(Provided data)

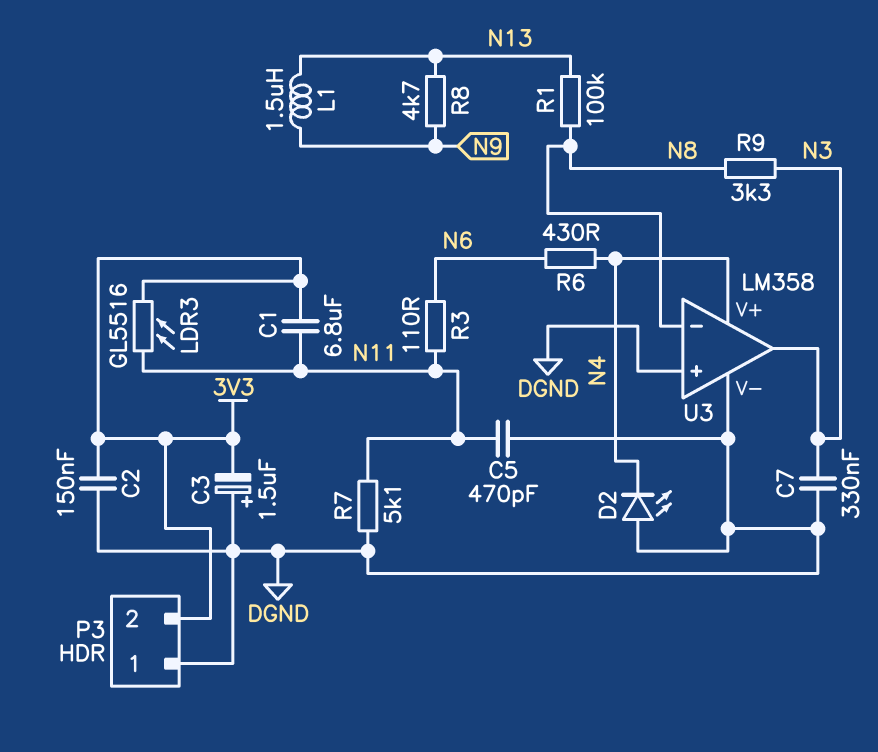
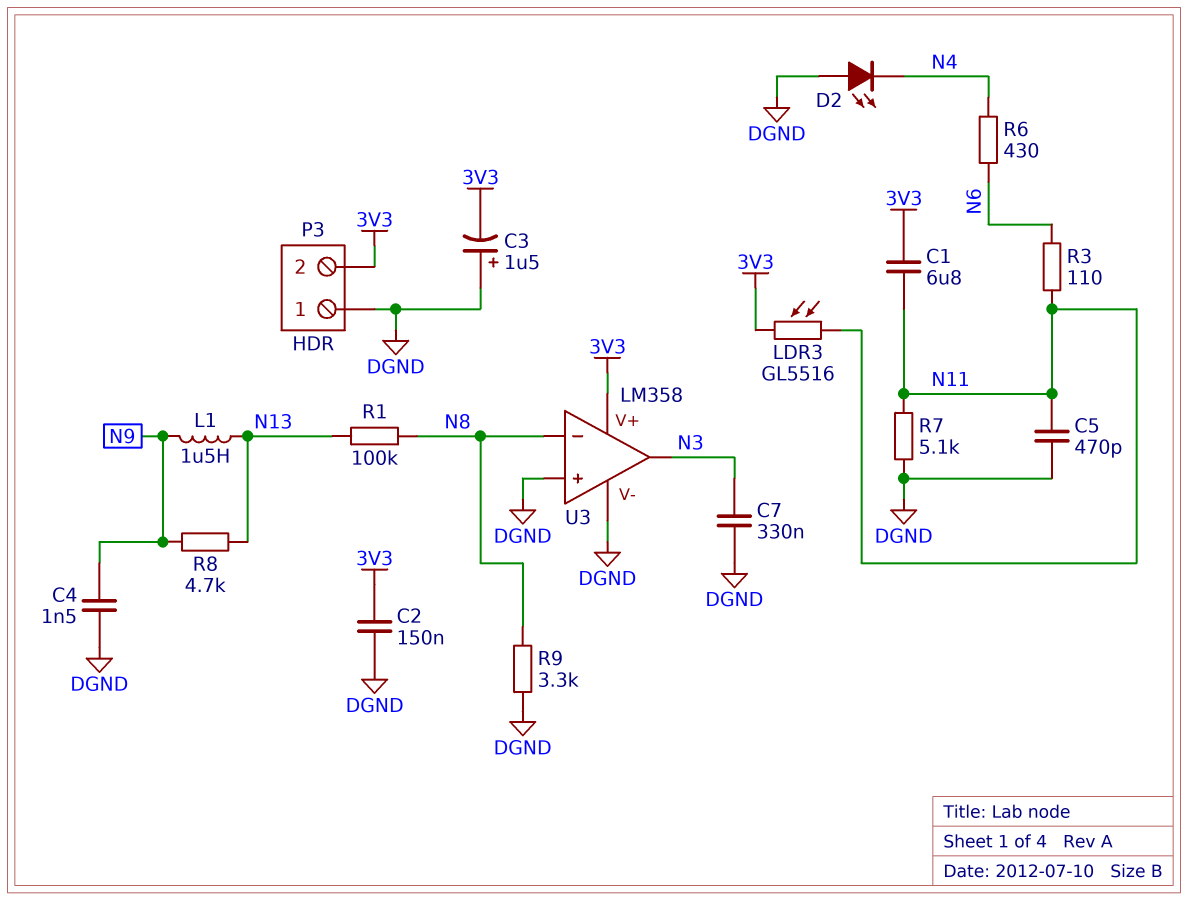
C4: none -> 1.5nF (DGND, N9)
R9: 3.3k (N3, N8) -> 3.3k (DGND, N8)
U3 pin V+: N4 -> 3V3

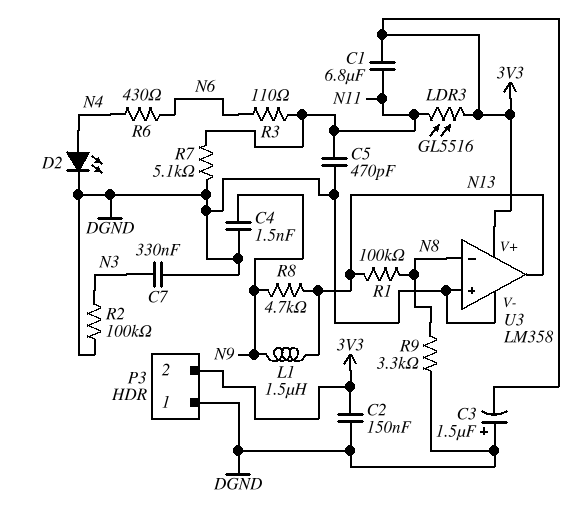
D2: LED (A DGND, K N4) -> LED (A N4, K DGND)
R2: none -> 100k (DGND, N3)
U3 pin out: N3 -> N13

(End Provided data)

_Required work_.
Where a line of the entries holds the string "none", include it in the count, and give only the final number.

_Task solution_.
2